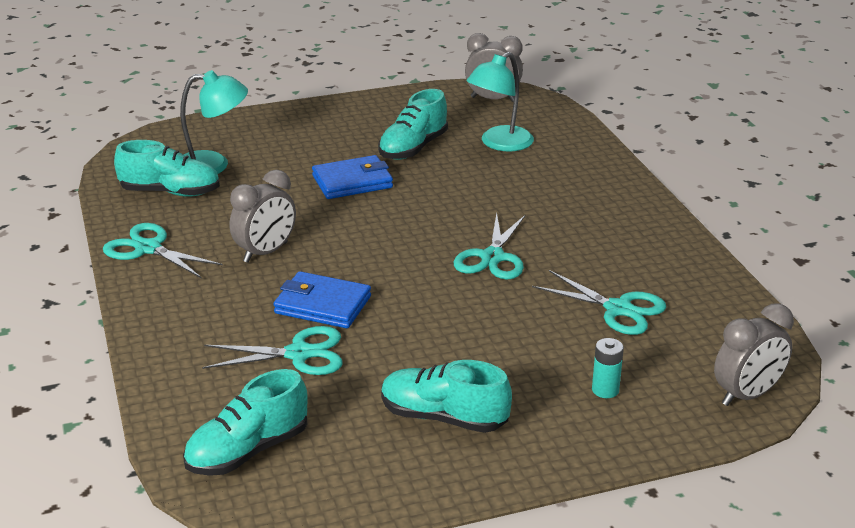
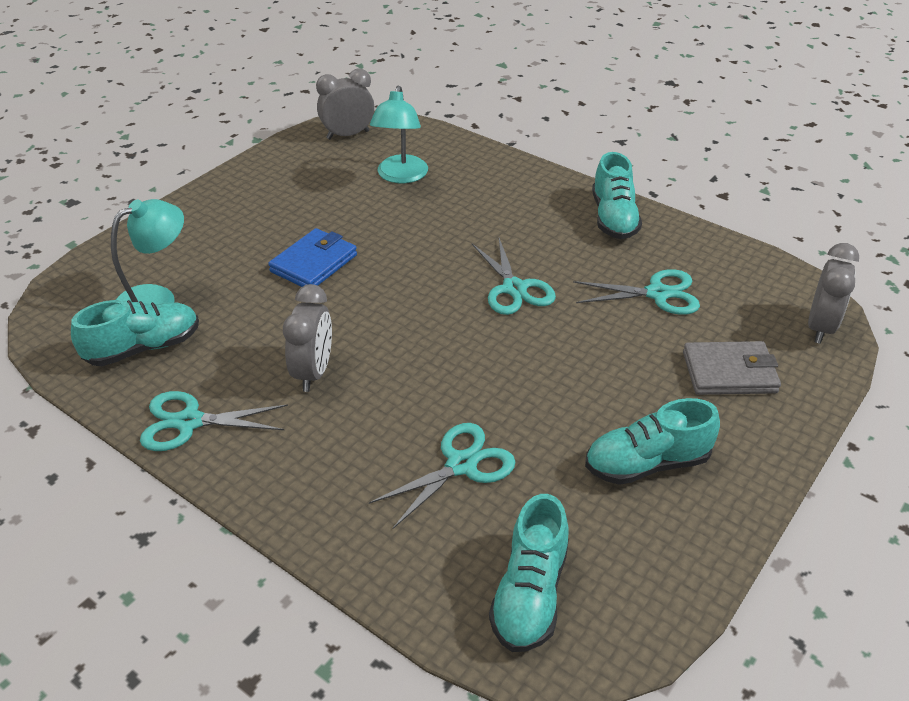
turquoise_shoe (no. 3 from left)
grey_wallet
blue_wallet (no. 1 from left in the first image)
■ ■ ■ ■
**What you should do:**
The expected answer is a word-for-word copy of every line from the one that contains "grey_wallet" through the final line of the material.

**Answer:**
grey_wallet
blue_wallet (no. 1 from left in the first image)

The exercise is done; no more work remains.